— DATA FOR REVIEW —
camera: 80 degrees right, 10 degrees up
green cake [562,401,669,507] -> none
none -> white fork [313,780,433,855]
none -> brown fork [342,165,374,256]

---

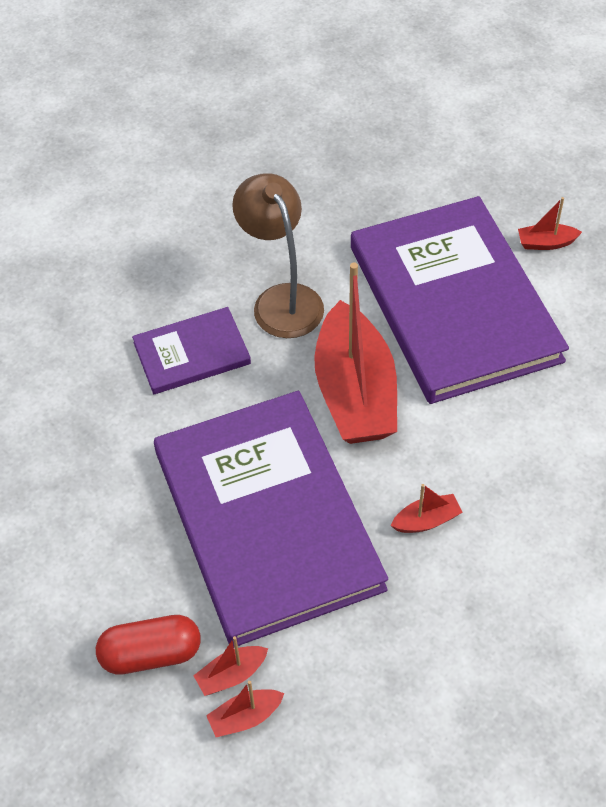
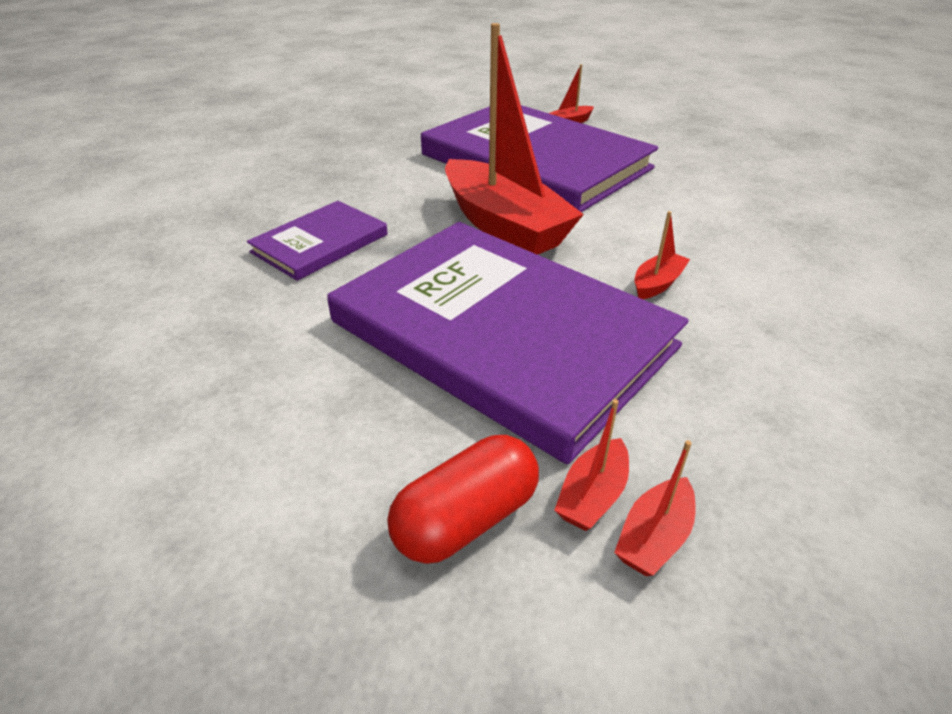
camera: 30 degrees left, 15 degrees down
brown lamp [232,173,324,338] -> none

==

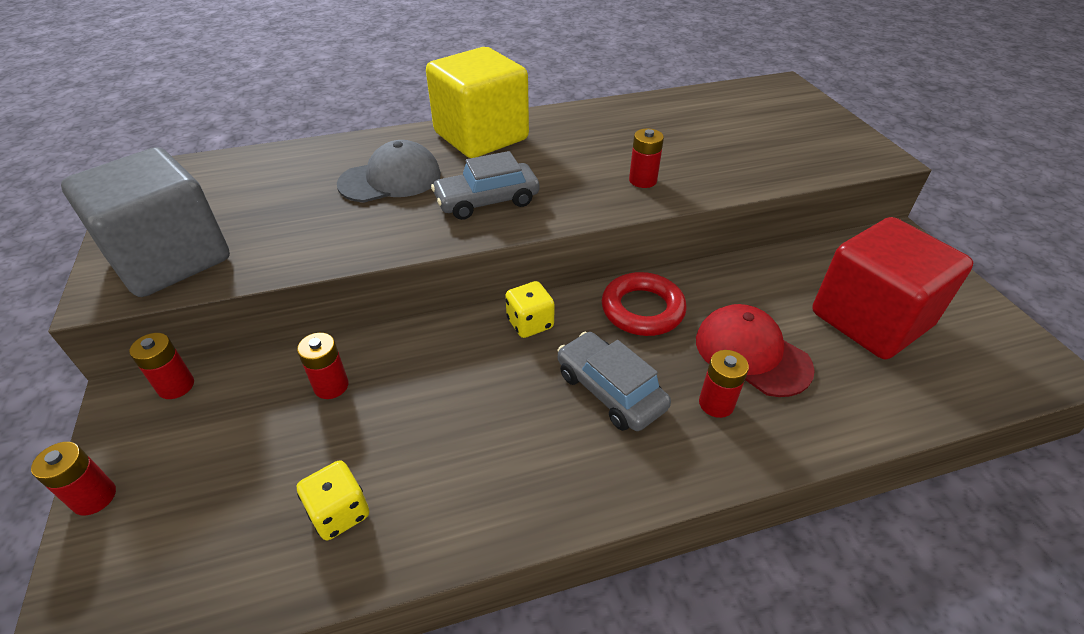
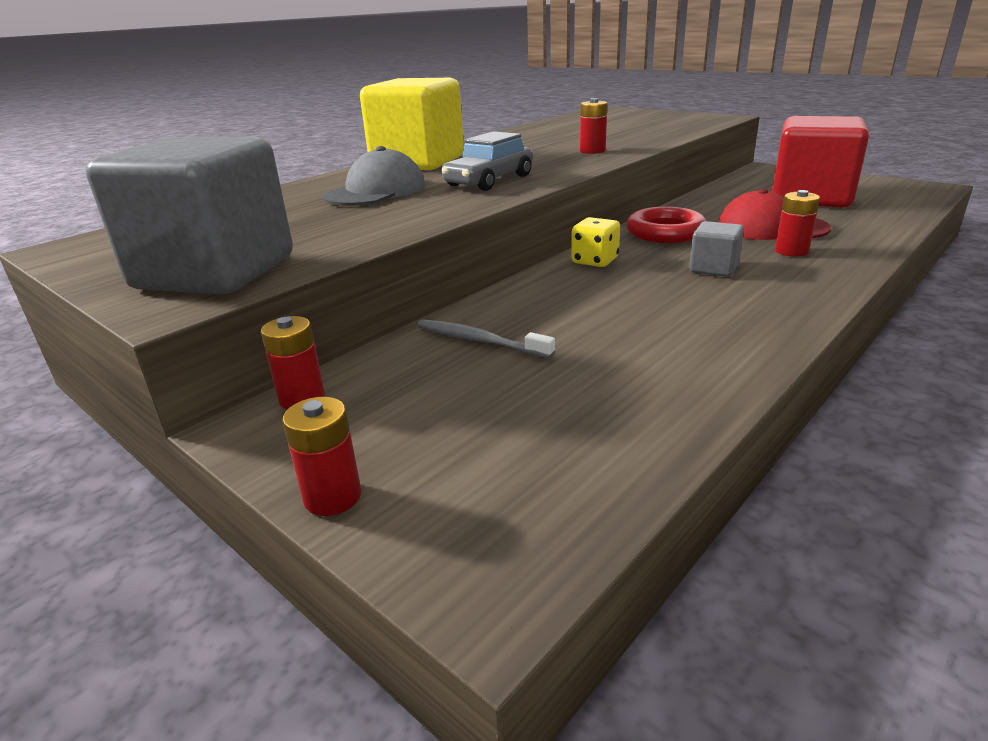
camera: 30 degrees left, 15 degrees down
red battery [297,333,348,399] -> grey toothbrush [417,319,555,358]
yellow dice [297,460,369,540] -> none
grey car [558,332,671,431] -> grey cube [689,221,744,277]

— EXERCISE DETAILS —
The reply should hold only the lines of the listing above starting at the line containing "none -> white fork [313,780,433,855]" and ending at the line containing "none -> brown fork [342,165,374,256]", exactly as written.

— REPLY TO THE EXERCISE —
none -> white fork [313,780,433,855]
none -> brown fork [342,165,374,256]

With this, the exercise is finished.